### Work instructions:
For the listing below, return the line containing "purple 2x2 round", the line containing "red 1x1 brick [365,182,433,263] -> none", and all lines in between, exactly as written and nothing else.

### Data shown:
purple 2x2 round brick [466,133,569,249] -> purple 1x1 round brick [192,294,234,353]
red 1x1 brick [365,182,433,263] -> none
---
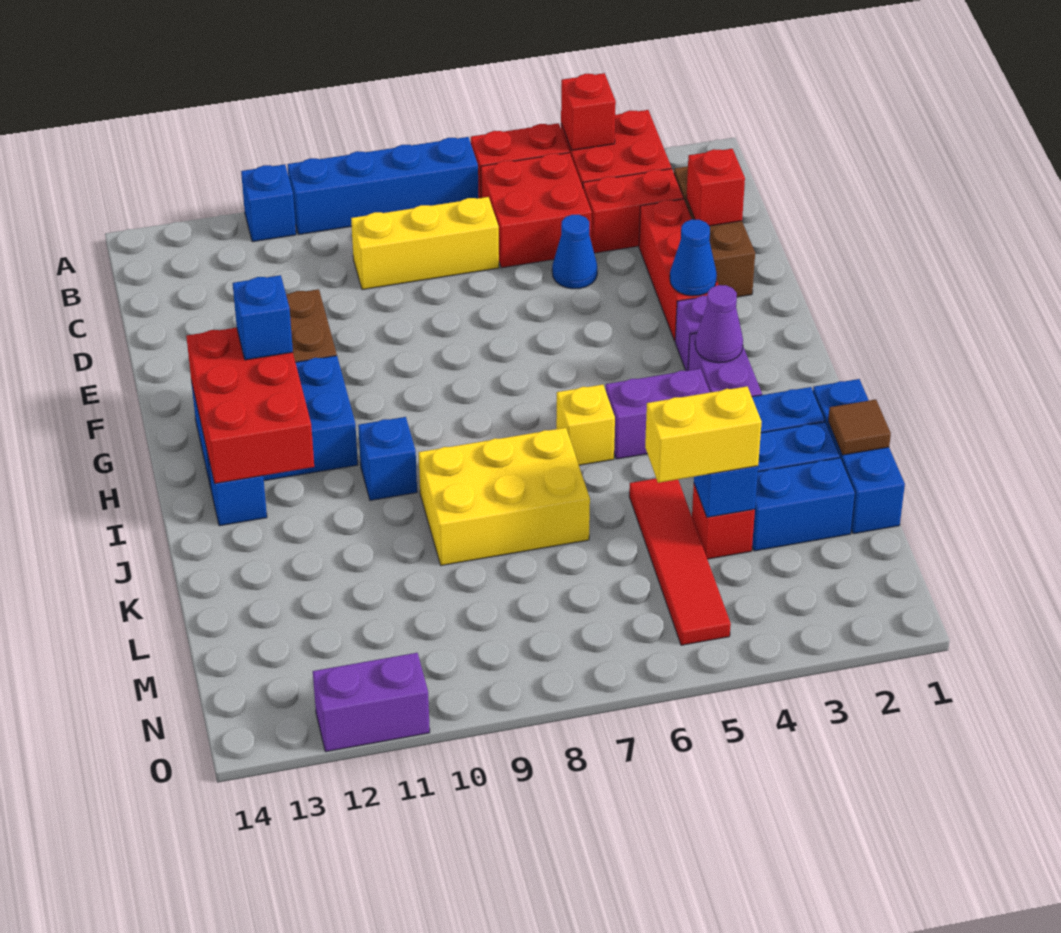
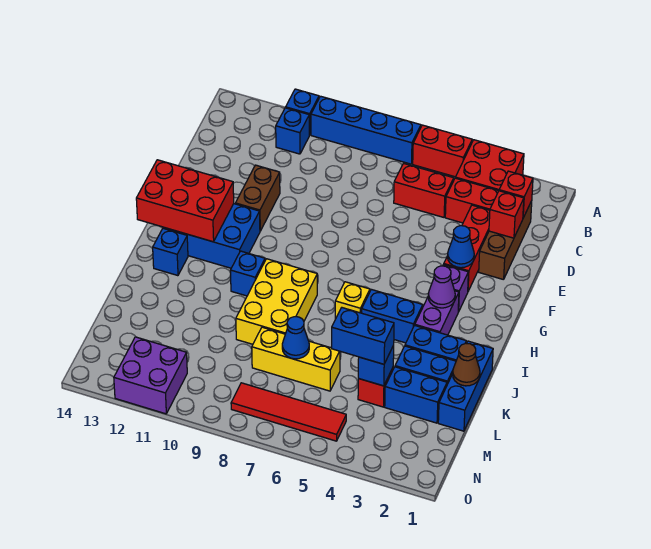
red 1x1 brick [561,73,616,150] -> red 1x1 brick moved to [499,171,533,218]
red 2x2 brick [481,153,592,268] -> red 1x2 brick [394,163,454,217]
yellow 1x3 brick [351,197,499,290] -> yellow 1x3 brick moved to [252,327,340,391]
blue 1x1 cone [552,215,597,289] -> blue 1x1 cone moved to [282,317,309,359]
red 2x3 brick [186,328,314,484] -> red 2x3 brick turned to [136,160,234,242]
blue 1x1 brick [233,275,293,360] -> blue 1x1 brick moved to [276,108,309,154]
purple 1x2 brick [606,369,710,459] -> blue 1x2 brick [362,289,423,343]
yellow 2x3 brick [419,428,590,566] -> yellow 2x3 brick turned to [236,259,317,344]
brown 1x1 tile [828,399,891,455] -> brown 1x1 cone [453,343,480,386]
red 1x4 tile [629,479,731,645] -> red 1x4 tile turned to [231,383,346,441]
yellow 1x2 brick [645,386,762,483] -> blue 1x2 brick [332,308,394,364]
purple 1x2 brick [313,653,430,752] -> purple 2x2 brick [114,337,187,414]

### Result for this task:
purple 2x2 round brick [466,133,569,249] -> purple 1x1 round brick [192,294,234,353]
red 1x1 brick [365,182,433,263] -> none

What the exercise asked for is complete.